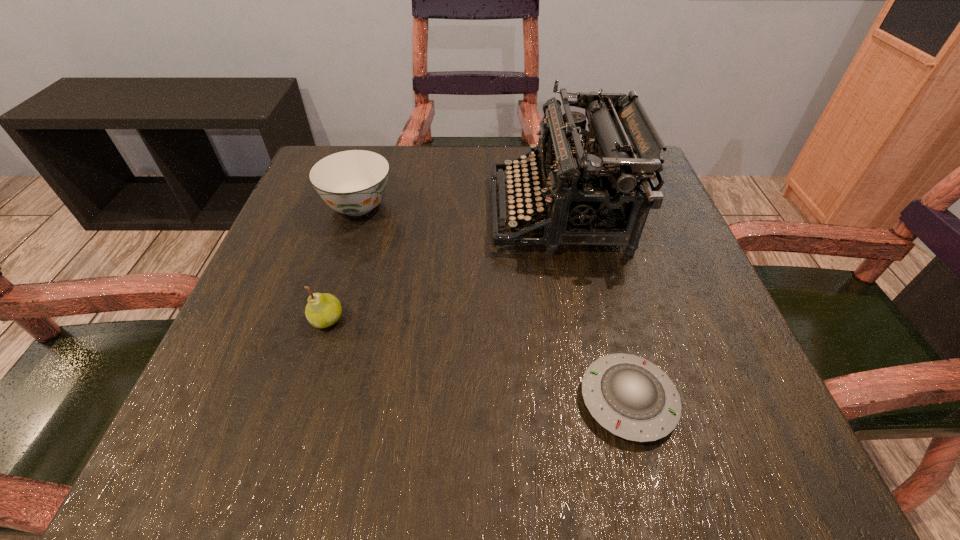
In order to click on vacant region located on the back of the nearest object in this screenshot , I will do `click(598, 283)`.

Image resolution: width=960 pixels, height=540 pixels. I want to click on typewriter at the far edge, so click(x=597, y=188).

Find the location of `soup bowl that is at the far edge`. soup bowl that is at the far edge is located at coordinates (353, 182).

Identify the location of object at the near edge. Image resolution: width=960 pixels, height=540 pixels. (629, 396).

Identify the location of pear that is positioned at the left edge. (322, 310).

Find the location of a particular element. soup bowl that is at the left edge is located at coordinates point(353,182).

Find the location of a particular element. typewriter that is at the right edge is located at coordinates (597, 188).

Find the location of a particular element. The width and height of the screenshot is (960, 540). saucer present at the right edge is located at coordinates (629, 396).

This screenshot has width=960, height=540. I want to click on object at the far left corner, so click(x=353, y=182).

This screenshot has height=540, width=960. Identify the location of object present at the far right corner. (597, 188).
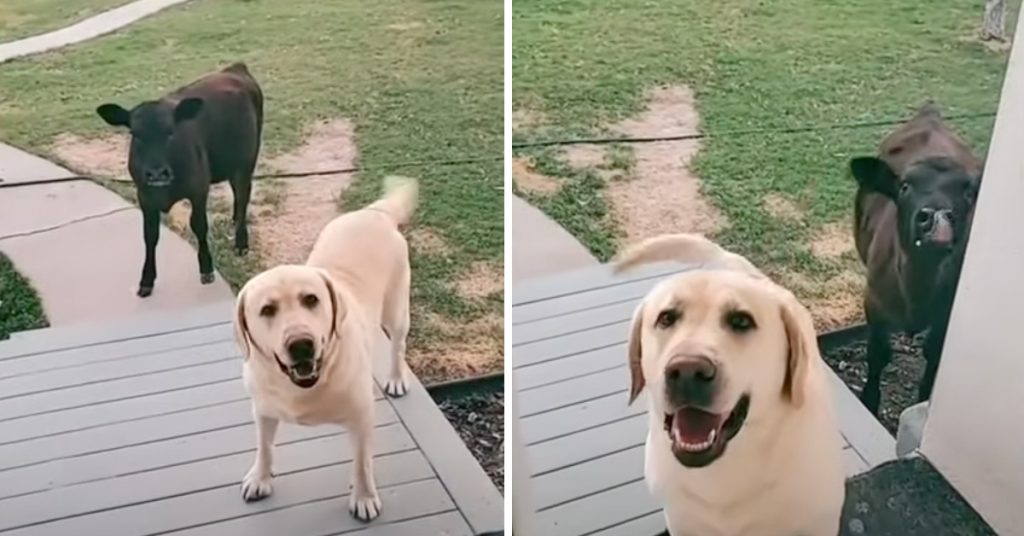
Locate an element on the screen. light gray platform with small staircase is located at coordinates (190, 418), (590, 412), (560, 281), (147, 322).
___
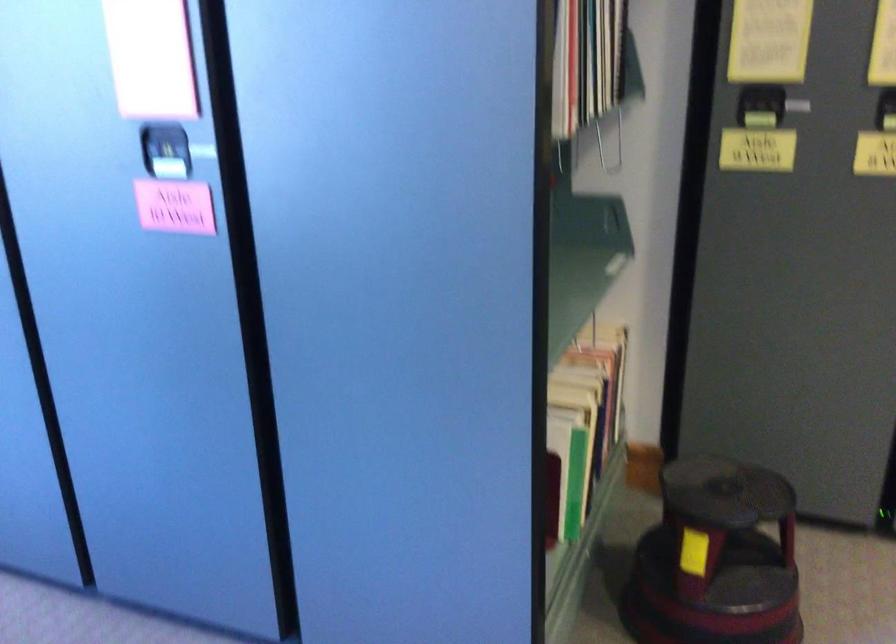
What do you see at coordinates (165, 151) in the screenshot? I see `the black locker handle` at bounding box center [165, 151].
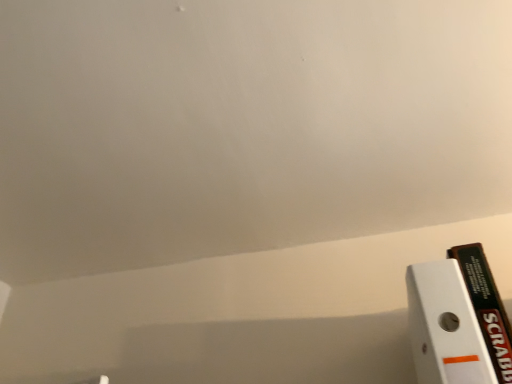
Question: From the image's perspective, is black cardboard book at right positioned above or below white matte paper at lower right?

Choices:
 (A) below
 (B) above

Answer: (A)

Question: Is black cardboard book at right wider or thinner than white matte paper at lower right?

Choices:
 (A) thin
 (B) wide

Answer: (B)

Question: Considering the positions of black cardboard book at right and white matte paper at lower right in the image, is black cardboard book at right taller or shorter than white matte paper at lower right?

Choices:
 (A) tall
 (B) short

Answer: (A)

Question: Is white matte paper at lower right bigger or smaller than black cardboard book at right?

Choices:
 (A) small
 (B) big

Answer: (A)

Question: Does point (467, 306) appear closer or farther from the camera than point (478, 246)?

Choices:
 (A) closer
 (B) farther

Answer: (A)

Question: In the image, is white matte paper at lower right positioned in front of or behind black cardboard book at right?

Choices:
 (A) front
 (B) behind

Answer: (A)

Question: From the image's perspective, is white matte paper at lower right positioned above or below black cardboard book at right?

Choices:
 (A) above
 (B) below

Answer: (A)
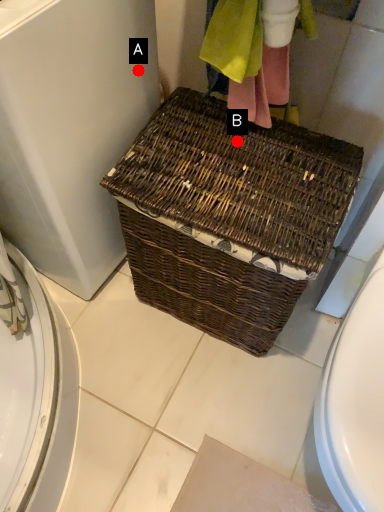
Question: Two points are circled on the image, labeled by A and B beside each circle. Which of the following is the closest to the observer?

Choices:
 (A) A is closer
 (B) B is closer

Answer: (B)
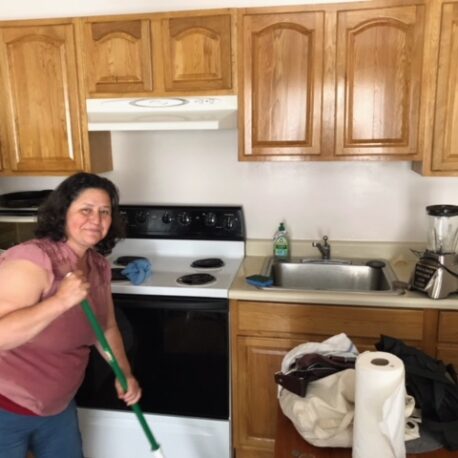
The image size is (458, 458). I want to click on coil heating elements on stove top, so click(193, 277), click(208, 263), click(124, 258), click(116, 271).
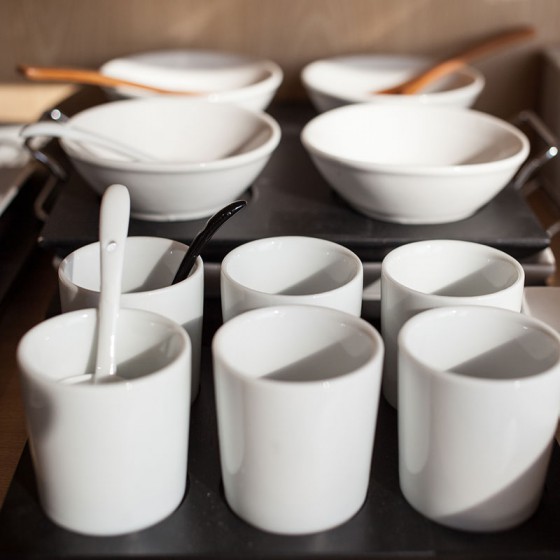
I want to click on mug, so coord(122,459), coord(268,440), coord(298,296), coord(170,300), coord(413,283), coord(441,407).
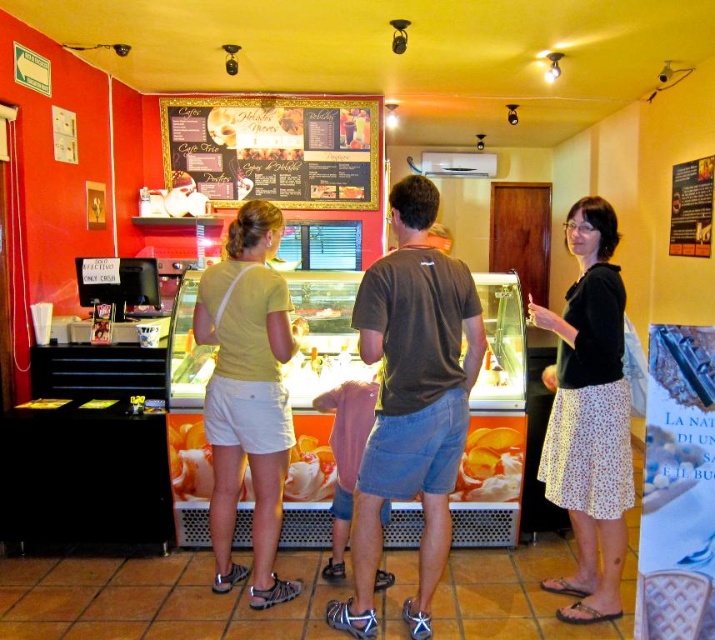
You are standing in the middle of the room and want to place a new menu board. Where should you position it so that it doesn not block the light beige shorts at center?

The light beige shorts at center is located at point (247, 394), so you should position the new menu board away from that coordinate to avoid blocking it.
___
PROBLEM REQUIREMENTS >> Reproduce verbatim the lines between the one holding "In order to" and the one holding "Find the location of a particular element. typewriter", inclusive.

YOUR RESPONSE >>
In order to click on vacant region located on the back of the nearest object in this screenshot , I will do `click(598, 283)`.

Image resolution: width=960 pixels, height=540 pixels. I want to click on typewriter at the far edge, so click(x=597, y=188).

Find the location of `soup bowl that is at the far edge`. soup bowl that is at the far edge is located at coordinates (353, 182).

Identify the location of object at the near edge. Image resolution: width=960 pixels, height=540 pixels. (629, 396).

Identify the location of pear that is positioned at the left edge. (322, 310).

Find the location of a particular element. soup bowl that is at the left edge is located at coordinates point(353,182).

Find the location of a particular element. typewriter that is at the right edge is located at coordinates (597, 188).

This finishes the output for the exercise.